Problem to work on: Each line from the one that has "none -> orange plate C14:C15 level 1" through the end of the entries below must be written out exactly; leave out all other lines.

Data for this exercise:
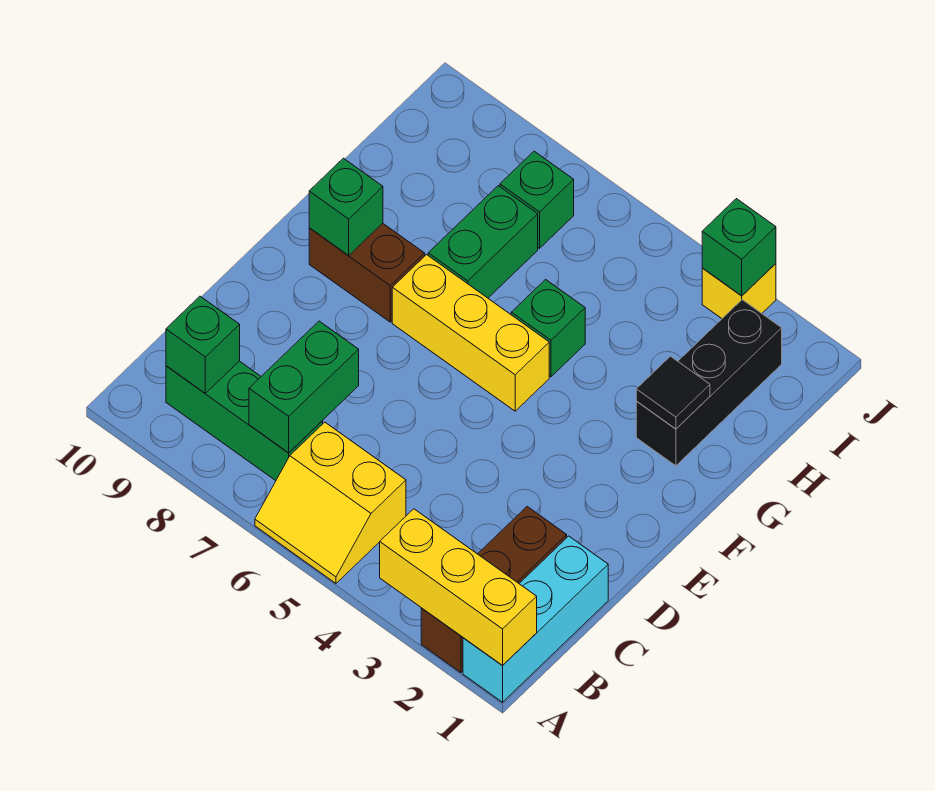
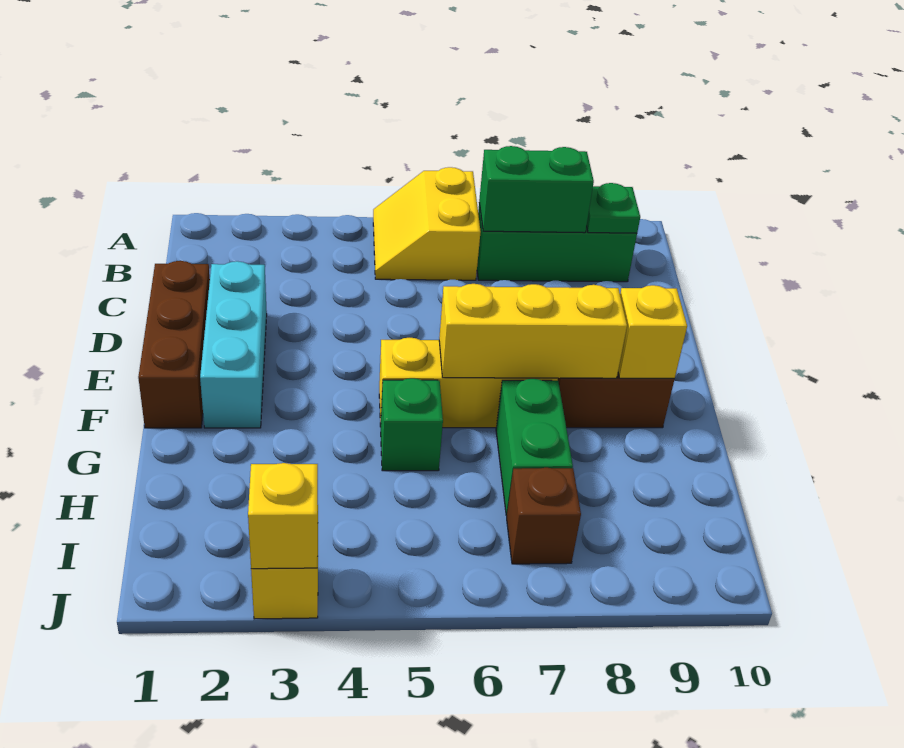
cyan brick A1:C1 level 1 -> cyan brick D2:F2 level 1
yellow brick A1:A3 level 2 -> yellow brick F6:F8 level 2
brown brick A2:C2 level 1 -> brown brick D1:F1 level 1
yellow slope A5:B6 level 1 top B -> yellow slope A5:B6 level 1 top 6
green brick B7:C7 level 2 -> green brick B7:B8 level 2
green brick B9 level 2 -> green plate B9 level 2
green brick F9 level 2 -> yellow brick F9 level 2
black brick G2:I2 level 1 -> none
black tile G2 level 2 -> none
green brick I7 level 1 -> brown brick I7 level 1
green brick J3 level 2 -> yellow brick J3 level 2

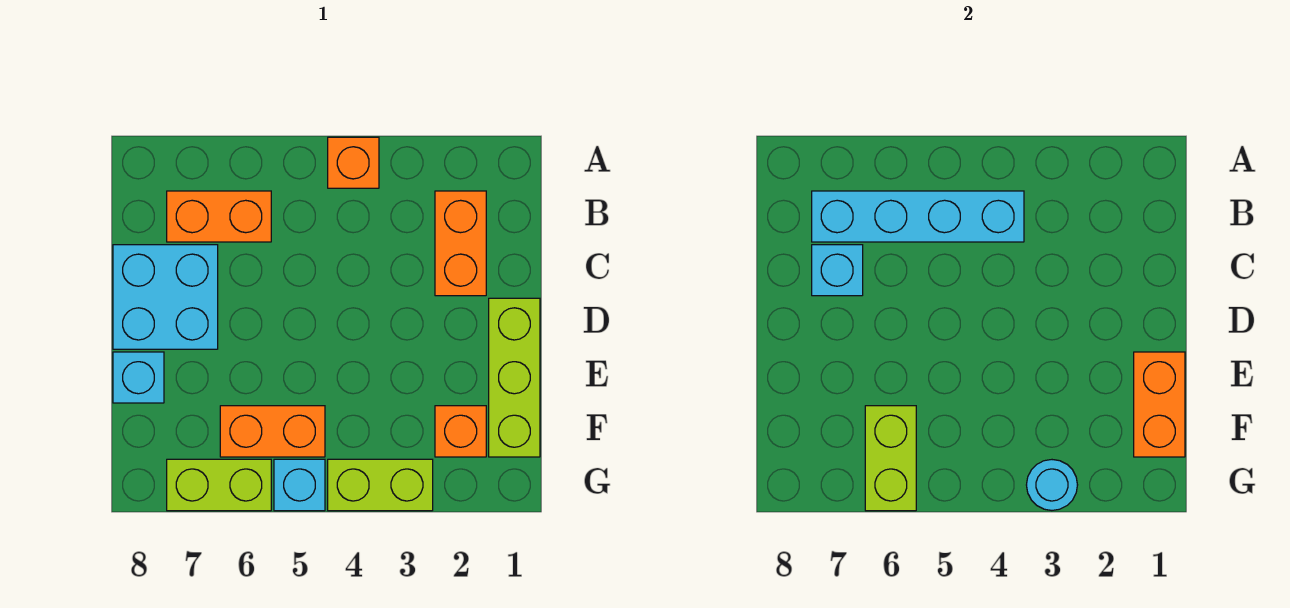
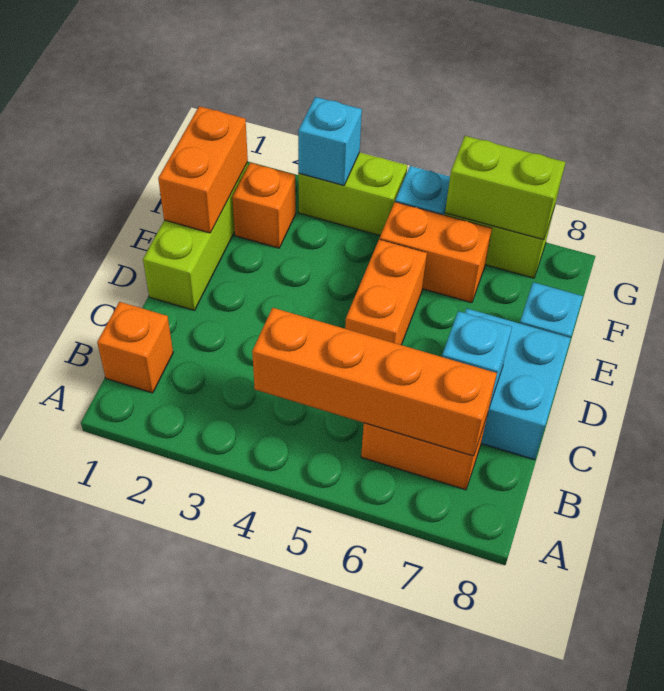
orange brick A4 level 1 -> orange brick B1 level 1
orange brick B2:C2 level 1 -> orange brick D5:E5 level 1
cyan brick B4:B7 level 2 -> orange brick B4:B7 level 2
lime brick F6:G6 level 2 -> lime brick G6:G7 level 2
cyan round brick G3 level 2 -> cyan brick G3 level 2

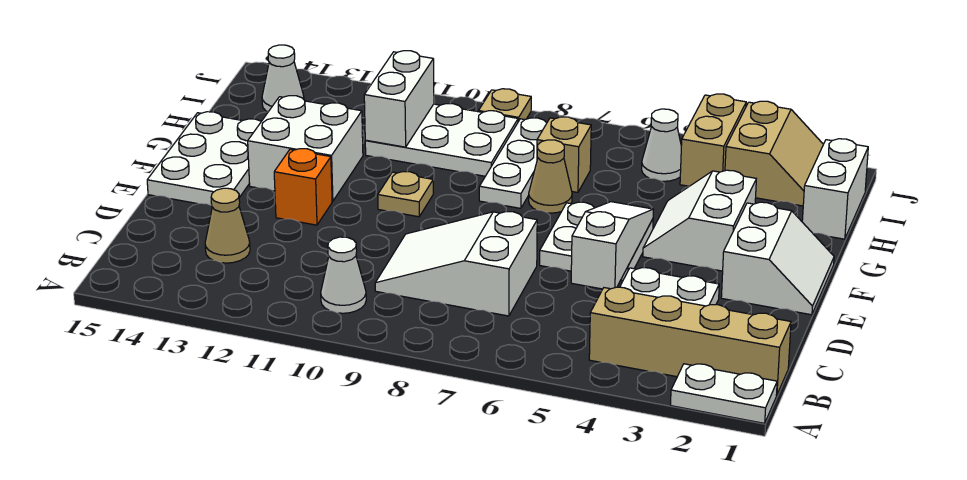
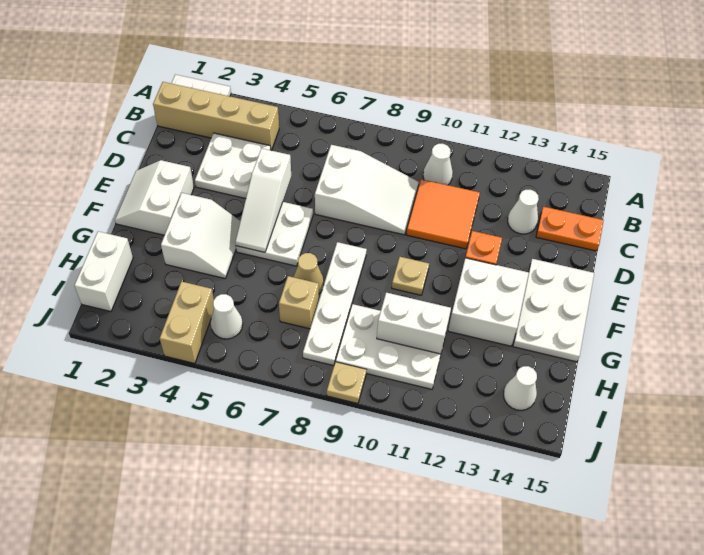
none -> orange tile C10:D11 level 1
tan cone C13 level 1 -> white cone C13 level 1
none -> orange plate C14:C15 level 1
white plate G8:I8 level 1 -> white plate F8:I8 level 1
white brick H11:I11 level 2 -> white brick H10:H11 level 2
tan slope I2:J3 level 1 top 3 -> none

Response to the task:
none -> orange plate C14:C15 level 1
white plate G8:I8 level 1 -> white plate F8:I8 level 1
white brick H11:I11 level 2 -> white brick H10:H11 level 2
tan slope I2:J3 level 1 top 3 -> none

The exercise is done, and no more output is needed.